[Data for review]
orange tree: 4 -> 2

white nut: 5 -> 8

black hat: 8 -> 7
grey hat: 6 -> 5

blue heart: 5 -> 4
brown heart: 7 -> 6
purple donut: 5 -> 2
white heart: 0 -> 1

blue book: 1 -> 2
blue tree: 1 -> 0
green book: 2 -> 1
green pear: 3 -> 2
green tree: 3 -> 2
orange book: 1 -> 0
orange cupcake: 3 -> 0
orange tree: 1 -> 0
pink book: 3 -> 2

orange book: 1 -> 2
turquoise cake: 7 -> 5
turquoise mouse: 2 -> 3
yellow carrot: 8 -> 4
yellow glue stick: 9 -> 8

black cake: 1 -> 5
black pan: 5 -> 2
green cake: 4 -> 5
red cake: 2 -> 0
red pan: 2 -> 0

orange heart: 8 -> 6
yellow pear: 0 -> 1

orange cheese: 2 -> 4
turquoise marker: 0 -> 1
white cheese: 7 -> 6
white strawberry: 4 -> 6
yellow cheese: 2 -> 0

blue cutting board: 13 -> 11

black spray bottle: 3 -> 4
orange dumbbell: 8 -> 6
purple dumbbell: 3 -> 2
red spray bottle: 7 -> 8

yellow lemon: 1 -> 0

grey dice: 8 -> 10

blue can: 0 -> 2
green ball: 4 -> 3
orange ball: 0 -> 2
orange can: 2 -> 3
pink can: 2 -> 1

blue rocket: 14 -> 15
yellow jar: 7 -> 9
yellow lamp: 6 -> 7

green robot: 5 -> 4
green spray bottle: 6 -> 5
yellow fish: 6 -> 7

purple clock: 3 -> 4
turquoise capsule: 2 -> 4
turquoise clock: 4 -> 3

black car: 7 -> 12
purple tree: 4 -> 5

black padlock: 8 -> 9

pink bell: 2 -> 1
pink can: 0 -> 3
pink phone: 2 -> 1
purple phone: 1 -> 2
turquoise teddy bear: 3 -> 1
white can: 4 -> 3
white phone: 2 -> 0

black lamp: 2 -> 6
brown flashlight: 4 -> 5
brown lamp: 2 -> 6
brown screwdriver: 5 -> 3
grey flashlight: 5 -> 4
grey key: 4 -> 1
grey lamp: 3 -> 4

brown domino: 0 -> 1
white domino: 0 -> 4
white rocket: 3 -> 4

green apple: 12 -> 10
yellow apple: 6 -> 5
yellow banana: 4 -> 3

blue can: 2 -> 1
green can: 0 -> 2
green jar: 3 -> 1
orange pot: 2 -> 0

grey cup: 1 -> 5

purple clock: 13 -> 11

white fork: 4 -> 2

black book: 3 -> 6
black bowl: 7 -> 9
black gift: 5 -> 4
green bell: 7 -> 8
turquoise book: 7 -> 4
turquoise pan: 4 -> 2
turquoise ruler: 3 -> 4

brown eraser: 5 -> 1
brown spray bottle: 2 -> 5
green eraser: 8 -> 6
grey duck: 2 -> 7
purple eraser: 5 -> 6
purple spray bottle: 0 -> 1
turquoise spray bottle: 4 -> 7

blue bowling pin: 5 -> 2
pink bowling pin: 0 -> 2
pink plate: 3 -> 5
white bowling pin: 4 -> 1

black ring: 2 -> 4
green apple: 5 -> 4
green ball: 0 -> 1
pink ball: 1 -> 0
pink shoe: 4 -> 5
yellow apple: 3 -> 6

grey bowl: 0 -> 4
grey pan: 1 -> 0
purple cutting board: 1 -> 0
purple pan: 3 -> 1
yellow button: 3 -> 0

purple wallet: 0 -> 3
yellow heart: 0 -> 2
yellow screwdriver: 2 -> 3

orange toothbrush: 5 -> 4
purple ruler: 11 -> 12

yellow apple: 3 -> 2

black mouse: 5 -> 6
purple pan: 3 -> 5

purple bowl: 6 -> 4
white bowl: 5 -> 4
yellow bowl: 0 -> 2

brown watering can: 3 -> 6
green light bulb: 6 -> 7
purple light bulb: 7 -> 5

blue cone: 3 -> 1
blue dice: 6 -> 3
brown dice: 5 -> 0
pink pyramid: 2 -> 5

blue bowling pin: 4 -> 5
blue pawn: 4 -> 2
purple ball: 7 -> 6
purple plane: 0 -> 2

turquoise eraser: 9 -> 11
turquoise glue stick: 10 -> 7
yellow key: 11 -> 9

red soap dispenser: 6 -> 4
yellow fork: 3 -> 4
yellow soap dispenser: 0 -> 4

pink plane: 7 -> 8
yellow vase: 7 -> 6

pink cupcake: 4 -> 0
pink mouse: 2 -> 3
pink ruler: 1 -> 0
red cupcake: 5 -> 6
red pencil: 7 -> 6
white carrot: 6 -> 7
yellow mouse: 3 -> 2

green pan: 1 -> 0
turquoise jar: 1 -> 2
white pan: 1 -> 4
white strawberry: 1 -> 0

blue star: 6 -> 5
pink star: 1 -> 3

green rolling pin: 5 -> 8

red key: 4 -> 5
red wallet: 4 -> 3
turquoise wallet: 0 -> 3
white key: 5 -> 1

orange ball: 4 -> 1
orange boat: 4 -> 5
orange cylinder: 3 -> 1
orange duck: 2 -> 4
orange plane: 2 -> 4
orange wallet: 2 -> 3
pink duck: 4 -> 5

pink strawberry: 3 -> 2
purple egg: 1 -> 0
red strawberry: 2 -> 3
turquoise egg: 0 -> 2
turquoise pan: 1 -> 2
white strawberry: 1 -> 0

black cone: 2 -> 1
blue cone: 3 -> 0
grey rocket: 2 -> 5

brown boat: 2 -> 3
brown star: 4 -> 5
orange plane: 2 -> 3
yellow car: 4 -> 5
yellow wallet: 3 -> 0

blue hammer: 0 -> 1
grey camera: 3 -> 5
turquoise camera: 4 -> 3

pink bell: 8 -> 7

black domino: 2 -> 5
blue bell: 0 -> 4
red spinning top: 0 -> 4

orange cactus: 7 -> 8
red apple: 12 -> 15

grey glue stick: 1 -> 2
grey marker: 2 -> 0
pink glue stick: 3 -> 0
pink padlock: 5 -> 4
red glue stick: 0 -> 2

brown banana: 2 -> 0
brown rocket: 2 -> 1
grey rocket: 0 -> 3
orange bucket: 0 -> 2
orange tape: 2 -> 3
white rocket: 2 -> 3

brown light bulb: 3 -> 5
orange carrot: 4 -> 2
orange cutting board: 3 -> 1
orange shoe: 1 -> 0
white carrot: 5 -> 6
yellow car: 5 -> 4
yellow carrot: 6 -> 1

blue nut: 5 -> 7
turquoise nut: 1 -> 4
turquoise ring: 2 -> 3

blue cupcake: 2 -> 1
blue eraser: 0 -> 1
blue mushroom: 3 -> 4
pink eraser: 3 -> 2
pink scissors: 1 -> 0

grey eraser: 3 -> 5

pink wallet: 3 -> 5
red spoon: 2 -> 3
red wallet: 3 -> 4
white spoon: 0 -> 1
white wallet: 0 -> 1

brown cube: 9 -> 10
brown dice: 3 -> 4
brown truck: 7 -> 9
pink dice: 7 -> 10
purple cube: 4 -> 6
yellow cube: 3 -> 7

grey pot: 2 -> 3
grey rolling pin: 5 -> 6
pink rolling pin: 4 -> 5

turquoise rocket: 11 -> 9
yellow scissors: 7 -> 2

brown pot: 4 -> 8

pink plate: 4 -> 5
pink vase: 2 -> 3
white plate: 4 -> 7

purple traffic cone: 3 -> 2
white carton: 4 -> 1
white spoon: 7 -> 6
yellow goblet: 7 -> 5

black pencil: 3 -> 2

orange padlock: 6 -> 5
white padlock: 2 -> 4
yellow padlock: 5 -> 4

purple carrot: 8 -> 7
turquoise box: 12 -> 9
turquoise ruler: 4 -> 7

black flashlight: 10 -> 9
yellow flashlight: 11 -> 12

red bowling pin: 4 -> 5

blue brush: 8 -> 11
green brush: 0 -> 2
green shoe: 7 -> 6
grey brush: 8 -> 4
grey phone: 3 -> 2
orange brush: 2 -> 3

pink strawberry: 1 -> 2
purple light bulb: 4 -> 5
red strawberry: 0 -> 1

[Exercise prompt]
Return, exactly as they stand, the lines from the start of the records above through the line with "yellow carrot: 8 -> 4", both ends included, and no other lines.

[Written answer]
orange tree: 4 -> 2

white nut: 5 -> 8

black hat: 8 -> 7
grey hat: 6 -> 5

blue heart: 5 -> 4
brown heart: 7 -> 6
purple donut: 5 -> 2
white heart: 0 -> 1

blue book: 1 -> 2
blue tree: 1 -> 0
green book: 2 -> 1
green pear: 3 -> 2
green tree: 3 -> 2
orange book: 1 -> 0
orange cupcake: 3 -> 0
orange tree: 1 -> 0
pink book: 3 -> 2

orange book: 1 -> 2
turquoise cake: 7 -> 5
turquoise mouse: 2 -> 3
yellow carrot: 8 -> 4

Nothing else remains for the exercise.